__WHAT THIS TASK INVOLVES__.
If a line of the records holds the word "none", copy it out.

DATA EXTRACT Block Start

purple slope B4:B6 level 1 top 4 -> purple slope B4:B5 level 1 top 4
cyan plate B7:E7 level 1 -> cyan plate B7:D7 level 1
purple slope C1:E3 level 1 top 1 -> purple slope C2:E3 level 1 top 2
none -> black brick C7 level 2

DATA EXTRACT Block End
DATA EXTRACT Block Start

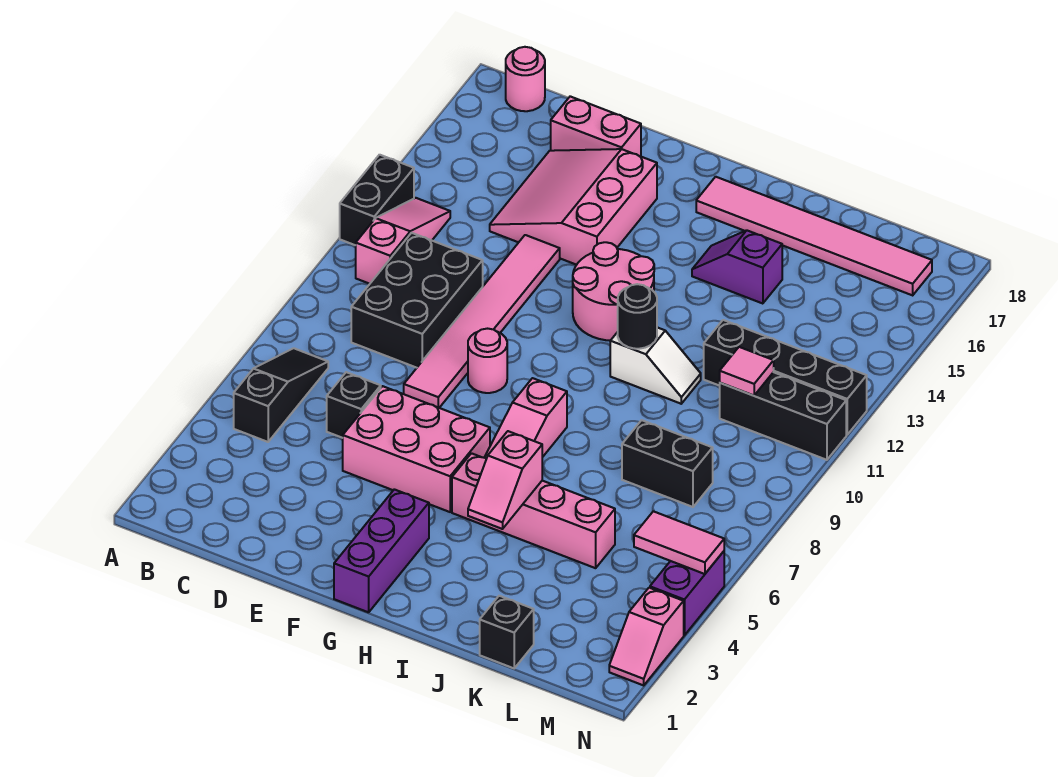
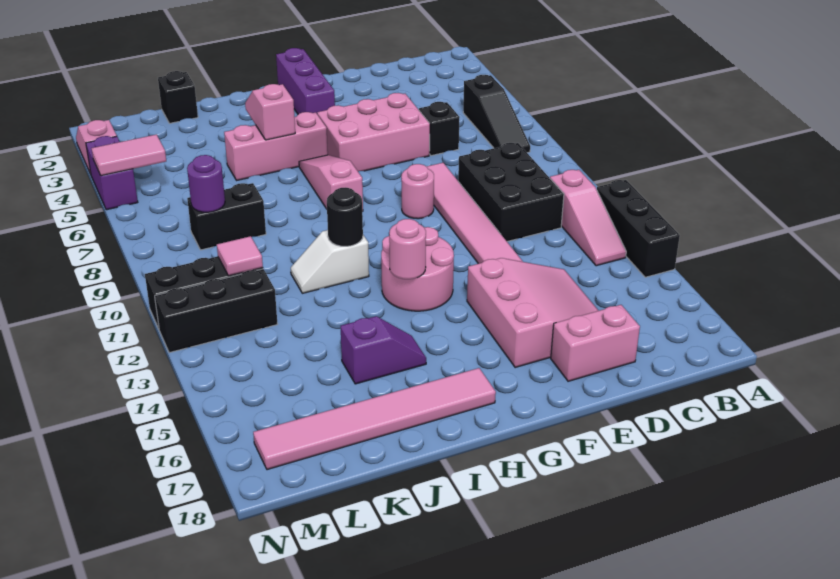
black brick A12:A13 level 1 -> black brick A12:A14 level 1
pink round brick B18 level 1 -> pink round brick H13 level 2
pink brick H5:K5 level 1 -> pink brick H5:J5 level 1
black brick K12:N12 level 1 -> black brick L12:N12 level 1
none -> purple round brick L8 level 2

DATA EXTRACT Block End

__EXERCISE OUTPUT__.
none -> black brick C7 level 2
none -> purple round brick L8 level 2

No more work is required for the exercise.